#### [Task to carry out]
Transcribe word for word the lines below from the line with "white circle: (272, 326) -> (268, 301), moved" through the line with "gray rectangle: (216, 854)", ends included.

#### [Source data]
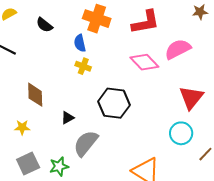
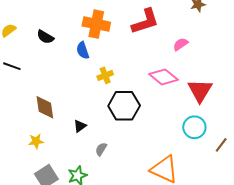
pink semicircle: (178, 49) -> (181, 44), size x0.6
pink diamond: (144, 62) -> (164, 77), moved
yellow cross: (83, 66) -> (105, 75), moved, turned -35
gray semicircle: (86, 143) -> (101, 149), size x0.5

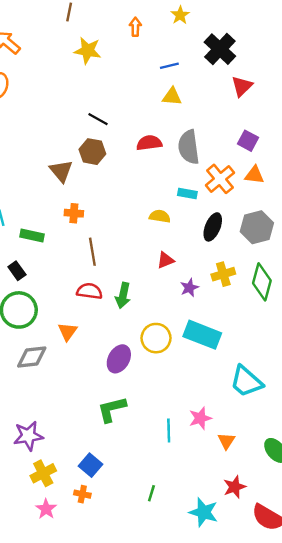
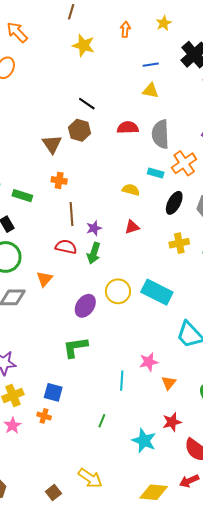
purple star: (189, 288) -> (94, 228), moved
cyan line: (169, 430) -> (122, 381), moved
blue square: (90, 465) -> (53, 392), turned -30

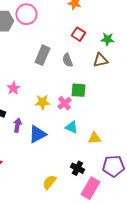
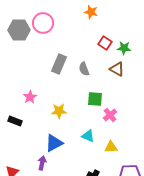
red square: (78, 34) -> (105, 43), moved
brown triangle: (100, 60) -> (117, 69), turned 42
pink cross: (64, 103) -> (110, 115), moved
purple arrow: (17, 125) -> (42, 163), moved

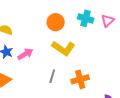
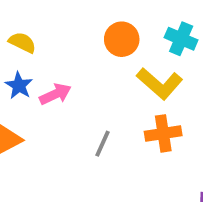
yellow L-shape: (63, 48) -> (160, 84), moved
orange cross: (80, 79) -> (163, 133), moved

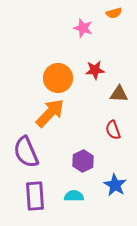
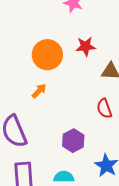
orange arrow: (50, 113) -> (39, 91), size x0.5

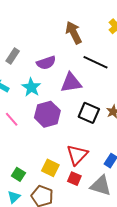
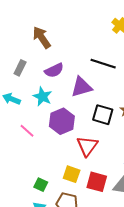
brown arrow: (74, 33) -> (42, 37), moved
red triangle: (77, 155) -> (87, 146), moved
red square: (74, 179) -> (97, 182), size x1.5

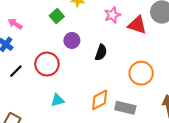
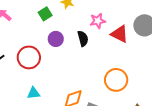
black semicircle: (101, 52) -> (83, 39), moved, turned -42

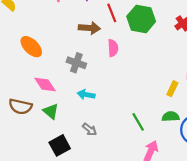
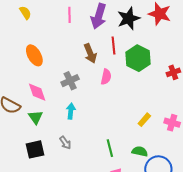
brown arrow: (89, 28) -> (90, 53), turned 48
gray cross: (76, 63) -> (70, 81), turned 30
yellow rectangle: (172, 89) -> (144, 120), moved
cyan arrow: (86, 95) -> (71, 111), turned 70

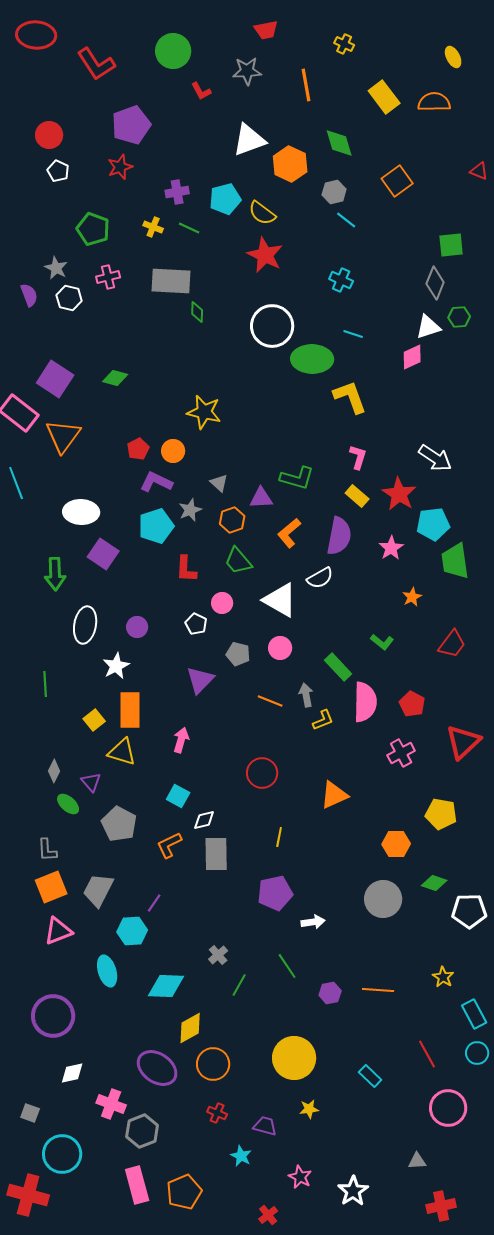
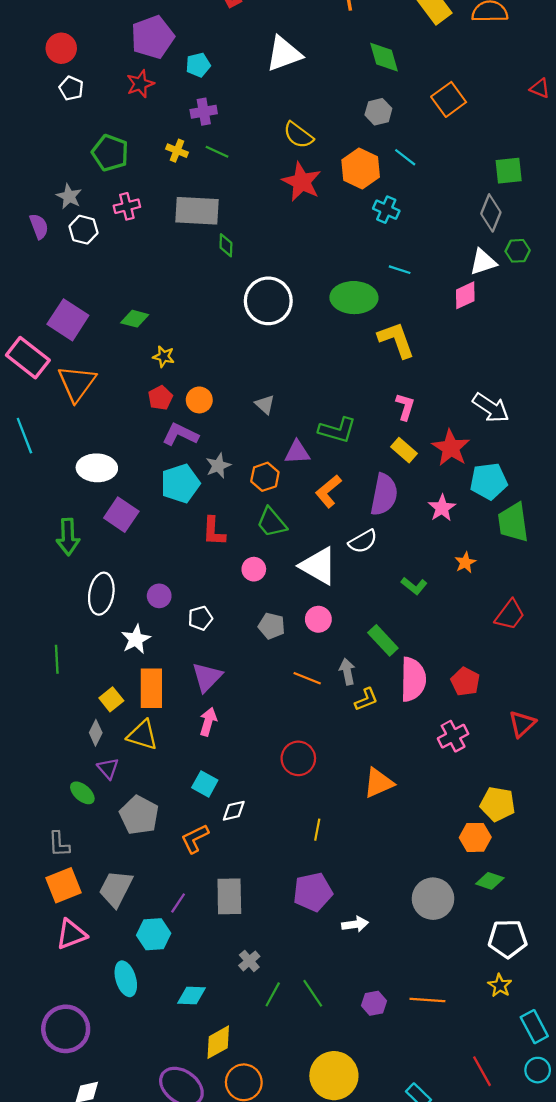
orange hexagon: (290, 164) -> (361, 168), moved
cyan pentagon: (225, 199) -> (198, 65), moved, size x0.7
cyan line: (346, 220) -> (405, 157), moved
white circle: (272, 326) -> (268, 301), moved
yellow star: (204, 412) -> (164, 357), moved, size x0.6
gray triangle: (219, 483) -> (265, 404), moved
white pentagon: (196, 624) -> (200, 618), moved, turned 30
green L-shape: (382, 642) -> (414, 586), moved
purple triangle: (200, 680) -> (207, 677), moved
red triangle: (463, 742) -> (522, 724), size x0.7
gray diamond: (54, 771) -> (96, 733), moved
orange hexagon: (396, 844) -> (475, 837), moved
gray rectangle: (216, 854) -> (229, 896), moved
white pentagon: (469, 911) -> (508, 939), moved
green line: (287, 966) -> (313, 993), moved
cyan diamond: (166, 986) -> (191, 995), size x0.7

#### [Solution to this task]
white circle: (272, 326) -> (268, 301), moved
yellow star: (204, 412) -> (164, 357), moved, size x0.6
gray triangle: (219, 483) -> (265, 404), moved
white pentagon: (196, 624) -> (200, 618), moved, turned 30
green L-shape: (382, 642) -> (414, 586), moved
purple triangle: (200, 680) -> (207, 677), moved
red triangle: (463, 742) -> (522, 724), size x0.7
gray diamond: (54, 771) -> (96, 733), moved
orange hexagon: (396, 844) -> (475, 837), moved
gray rectangle: (216, 854) -> (229, 896), moved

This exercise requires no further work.